- _Try it_
The answer must consist of every line from the entries below that contains the word "tower".

======== Material for this exercise

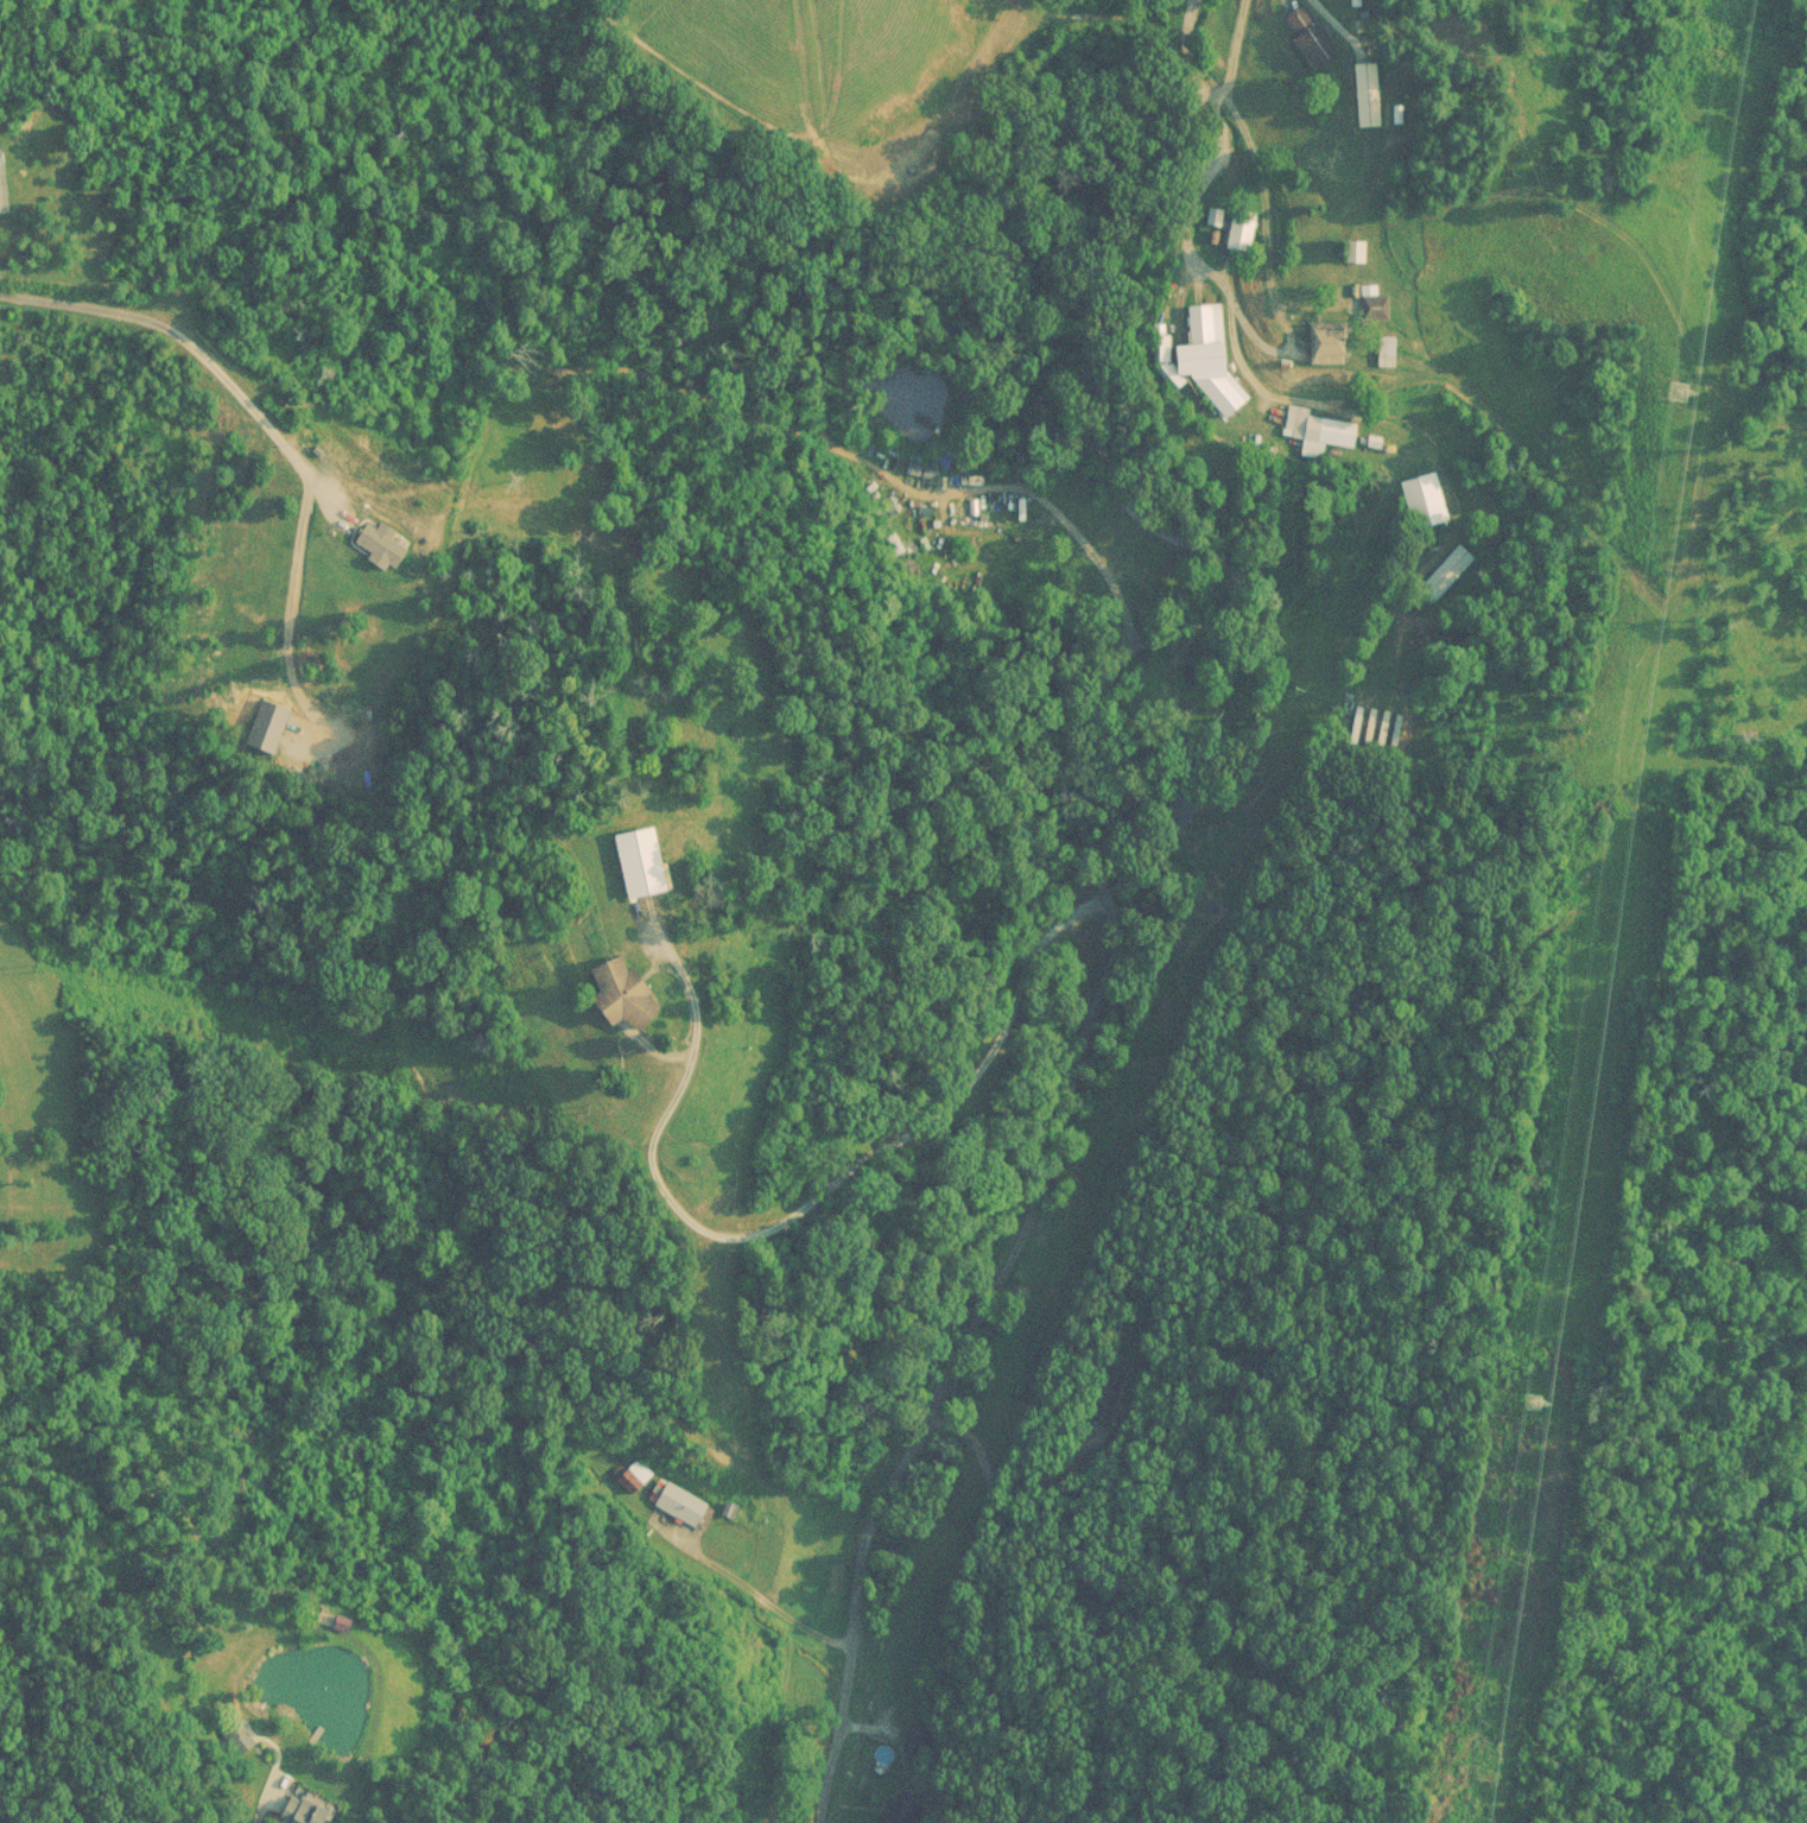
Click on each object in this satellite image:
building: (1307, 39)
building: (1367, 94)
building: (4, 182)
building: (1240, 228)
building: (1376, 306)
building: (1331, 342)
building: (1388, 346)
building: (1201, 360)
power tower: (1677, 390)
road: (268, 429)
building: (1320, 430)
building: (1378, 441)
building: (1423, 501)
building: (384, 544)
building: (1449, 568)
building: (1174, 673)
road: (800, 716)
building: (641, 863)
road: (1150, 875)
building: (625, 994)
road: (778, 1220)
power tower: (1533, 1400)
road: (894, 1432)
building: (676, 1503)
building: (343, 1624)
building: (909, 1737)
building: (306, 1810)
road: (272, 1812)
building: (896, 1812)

================
======== Material for this exercise

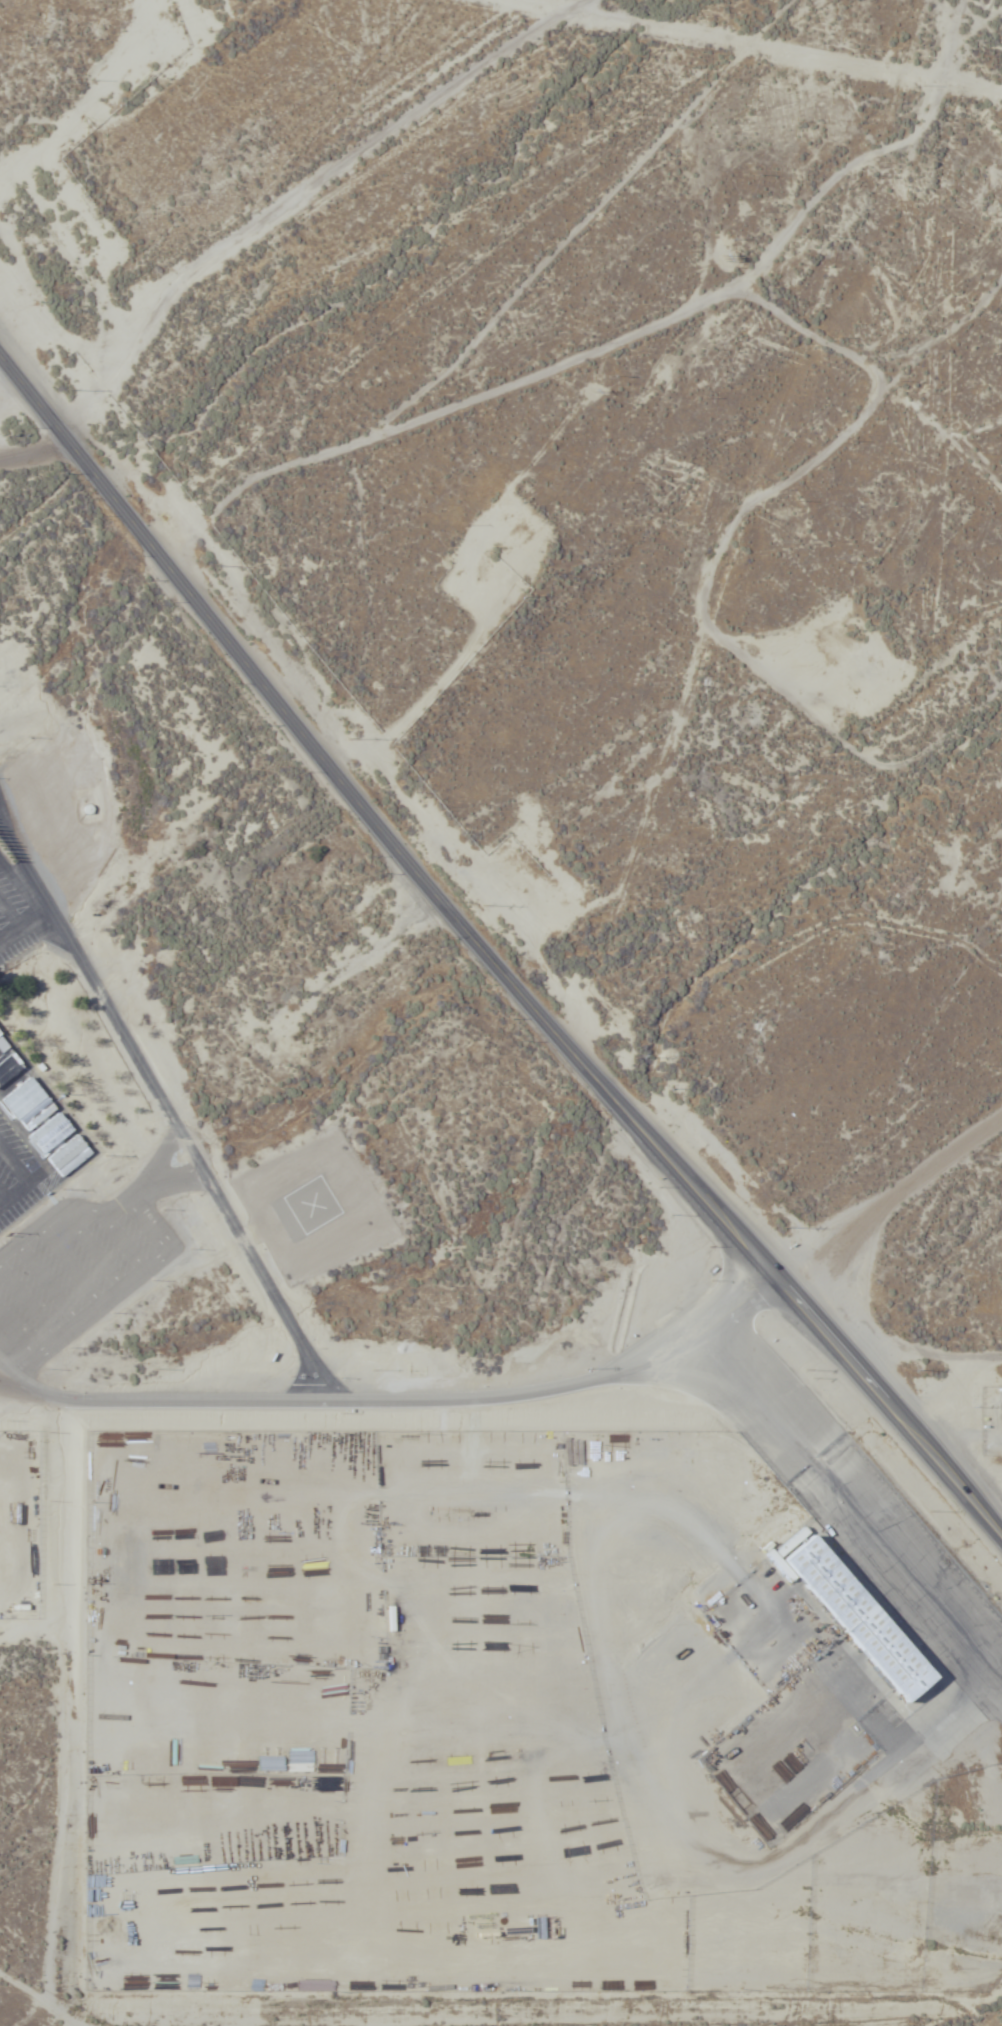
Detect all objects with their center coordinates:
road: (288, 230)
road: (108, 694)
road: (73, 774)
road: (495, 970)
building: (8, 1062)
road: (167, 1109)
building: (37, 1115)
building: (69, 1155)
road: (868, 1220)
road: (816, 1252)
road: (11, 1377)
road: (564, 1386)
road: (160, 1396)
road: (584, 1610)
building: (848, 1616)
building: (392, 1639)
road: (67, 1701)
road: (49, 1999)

================

- _Reply to the exercise_
power tower: (1677, 390)
power tower: (1533, 1400)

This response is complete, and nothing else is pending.